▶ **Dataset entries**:
>>>>>
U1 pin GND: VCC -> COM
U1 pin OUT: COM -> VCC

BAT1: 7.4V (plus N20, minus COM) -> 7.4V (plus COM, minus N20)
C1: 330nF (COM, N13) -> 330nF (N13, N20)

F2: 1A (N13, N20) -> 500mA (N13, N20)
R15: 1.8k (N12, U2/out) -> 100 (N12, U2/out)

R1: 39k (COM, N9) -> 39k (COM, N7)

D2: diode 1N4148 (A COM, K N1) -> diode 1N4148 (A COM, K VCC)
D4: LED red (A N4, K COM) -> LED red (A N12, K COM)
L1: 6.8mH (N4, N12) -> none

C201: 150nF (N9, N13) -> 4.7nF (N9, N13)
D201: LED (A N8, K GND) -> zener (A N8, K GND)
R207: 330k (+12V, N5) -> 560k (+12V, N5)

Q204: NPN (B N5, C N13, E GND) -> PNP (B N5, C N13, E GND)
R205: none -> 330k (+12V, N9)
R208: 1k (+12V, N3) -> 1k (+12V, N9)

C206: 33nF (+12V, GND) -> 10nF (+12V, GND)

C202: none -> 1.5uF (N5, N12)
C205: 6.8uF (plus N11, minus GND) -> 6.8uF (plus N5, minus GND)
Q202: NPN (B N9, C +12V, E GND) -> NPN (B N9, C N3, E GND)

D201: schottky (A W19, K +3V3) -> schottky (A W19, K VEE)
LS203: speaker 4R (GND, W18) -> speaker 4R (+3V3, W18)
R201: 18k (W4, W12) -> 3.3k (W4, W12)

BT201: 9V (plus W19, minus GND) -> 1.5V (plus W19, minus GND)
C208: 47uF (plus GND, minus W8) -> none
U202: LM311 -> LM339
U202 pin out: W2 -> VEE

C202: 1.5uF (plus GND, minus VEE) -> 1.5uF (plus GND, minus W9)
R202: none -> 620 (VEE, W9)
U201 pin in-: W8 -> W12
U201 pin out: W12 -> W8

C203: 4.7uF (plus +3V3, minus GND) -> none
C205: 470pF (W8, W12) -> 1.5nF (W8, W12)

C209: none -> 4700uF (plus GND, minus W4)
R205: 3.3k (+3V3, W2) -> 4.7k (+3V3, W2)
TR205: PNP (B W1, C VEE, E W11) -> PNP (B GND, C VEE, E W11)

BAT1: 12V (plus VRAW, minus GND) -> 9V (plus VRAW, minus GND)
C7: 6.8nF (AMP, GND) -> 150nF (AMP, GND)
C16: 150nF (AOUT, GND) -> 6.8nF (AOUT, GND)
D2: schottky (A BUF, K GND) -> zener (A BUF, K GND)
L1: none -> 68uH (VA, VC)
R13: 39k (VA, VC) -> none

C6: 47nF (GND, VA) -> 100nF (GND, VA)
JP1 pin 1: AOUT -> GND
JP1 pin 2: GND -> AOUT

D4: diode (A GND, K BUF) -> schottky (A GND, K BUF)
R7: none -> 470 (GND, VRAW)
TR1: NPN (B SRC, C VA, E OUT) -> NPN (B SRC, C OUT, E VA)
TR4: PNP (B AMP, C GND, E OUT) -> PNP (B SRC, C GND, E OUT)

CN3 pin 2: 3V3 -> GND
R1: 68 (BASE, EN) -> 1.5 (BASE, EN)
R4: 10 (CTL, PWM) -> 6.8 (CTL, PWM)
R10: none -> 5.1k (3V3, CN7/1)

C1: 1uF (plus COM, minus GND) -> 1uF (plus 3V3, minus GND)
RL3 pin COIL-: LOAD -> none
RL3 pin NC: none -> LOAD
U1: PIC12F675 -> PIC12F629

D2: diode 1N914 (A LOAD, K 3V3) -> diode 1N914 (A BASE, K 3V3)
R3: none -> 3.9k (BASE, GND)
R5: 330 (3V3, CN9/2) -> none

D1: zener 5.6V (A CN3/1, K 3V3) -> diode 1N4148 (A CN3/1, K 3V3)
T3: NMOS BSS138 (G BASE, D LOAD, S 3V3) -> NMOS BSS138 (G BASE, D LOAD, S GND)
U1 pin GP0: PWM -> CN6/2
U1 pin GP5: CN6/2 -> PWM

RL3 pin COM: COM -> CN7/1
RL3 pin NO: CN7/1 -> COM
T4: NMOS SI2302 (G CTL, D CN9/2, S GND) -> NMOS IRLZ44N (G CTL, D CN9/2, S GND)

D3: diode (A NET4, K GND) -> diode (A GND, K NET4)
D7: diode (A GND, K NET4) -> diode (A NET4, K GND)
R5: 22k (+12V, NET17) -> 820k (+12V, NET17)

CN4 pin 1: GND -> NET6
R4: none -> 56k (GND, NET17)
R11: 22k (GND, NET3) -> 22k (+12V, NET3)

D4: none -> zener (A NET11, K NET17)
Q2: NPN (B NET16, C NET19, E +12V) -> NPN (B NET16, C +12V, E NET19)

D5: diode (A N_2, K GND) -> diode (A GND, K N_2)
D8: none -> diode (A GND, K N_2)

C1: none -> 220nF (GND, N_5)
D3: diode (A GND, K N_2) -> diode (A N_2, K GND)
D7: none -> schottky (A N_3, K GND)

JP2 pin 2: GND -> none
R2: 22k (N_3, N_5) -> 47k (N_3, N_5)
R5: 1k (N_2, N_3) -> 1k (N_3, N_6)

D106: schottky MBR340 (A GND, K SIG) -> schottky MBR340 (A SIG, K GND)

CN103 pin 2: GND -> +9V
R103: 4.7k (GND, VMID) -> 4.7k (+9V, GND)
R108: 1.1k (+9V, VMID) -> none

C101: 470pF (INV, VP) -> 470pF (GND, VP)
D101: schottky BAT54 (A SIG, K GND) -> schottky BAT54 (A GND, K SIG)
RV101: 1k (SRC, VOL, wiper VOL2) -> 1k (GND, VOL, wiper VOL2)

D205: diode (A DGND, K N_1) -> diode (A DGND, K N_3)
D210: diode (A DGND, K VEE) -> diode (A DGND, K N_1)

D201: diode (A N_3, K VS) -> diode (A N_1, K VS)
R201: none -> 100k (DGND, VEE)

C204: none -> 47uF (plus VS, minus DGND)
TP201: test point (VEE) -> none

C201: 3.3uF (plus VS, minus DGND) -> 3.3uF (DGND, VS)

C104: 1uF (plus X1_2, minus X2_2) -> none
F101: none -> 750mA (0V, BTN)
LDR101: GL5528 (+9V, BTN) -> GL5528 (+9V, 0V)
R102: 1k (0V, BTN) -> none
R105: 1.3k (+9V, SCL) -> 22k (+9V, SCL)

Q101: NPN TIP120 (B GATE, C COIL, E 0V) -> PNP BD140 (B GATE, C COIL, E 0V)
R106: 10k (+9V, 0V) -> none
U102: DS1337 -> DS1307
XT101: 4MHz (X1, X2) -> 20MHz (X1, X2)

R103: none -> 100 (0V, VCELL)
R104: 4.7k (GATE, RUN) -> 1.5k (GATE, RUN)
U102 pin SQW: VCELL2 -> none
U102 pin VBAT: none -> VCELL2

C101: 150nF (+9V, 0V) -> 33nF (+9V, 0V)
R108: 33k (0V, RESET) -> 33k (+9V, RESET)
<<<<<
▶ **TASK REQUIREMENTS**:
Wherever a line of the data above contains "LOAD", copy that line.

▶ **ANSWER AREA**:
RL3 pin COIL-: LOAD -> none
RL3 pin NC: none -> LOAD
D2: diode 1N914 (A LOAD, K 3V3) -> diode 1N914 (A BASE, K 3V3)
T3: NMOS BSS138 (G BASE, D LOAD, S 3V3) -> NMOS BSS138 (G BASE, D LOAD, S GND)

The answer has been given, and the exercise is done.